Goal of the exercise: Look through the entries below and report every line that has "brown".

Scene change data:
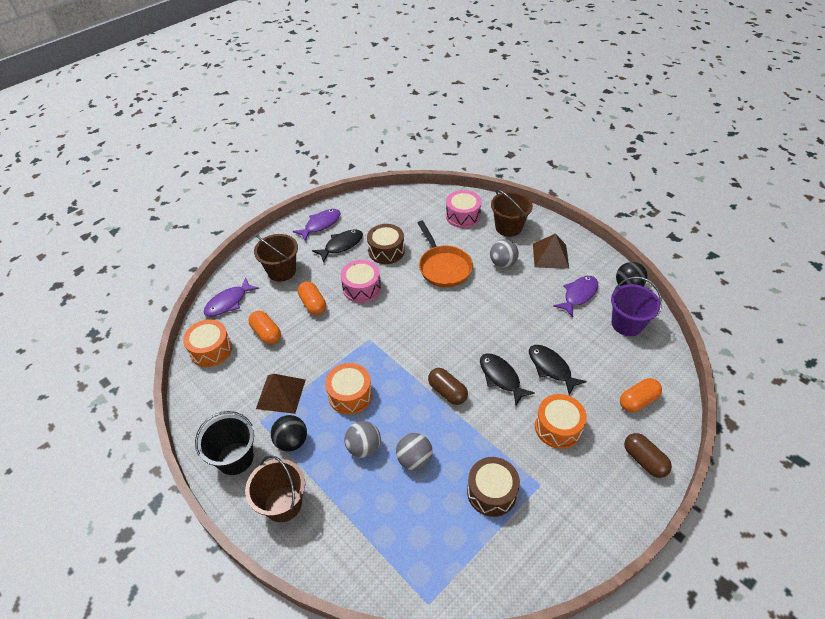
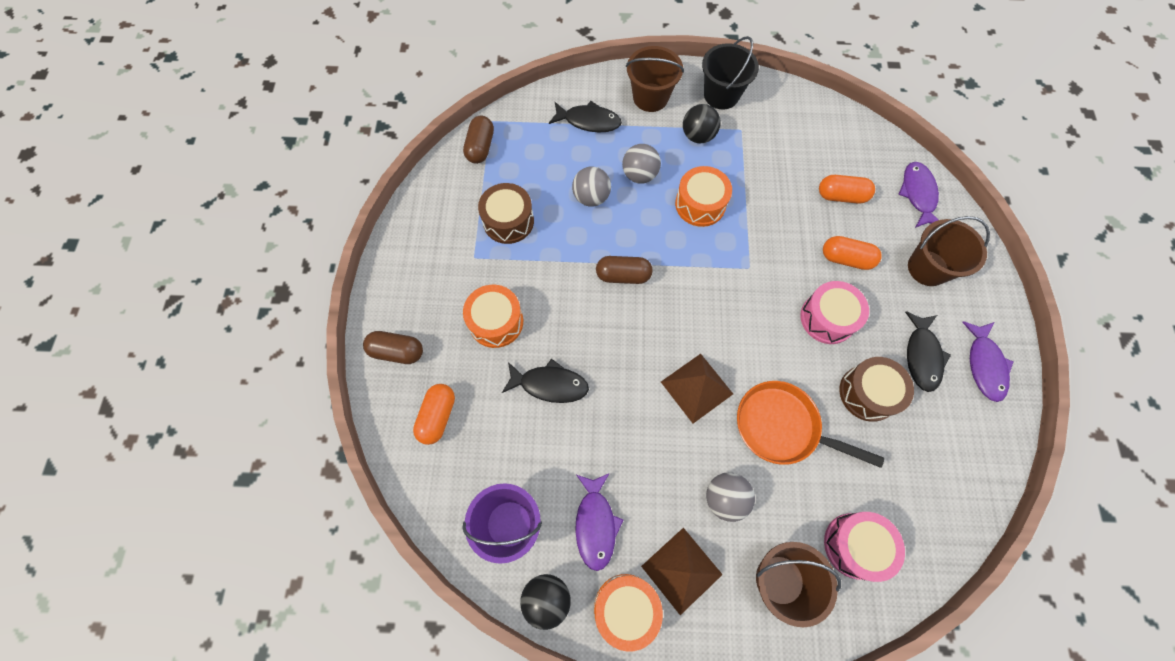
camera: 135 degrees right, 20 degrees up
(211, 350) = (860, 145): orange drum -> orange drum (626, 608)
(281, 394) = (755, 160): brown pyramid -> brown pyramid (697, 387)
(459, 582) = (480, 147): none -> brown capsule
(501, 377) = (589, 331): black fish -> black fish (589, 121)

Solution for this problem:
(281, 394) = (755, 160): brown pyramid -> brown pyramid (697, 387)
(459, 582) = (480, 147): none -> brown capsule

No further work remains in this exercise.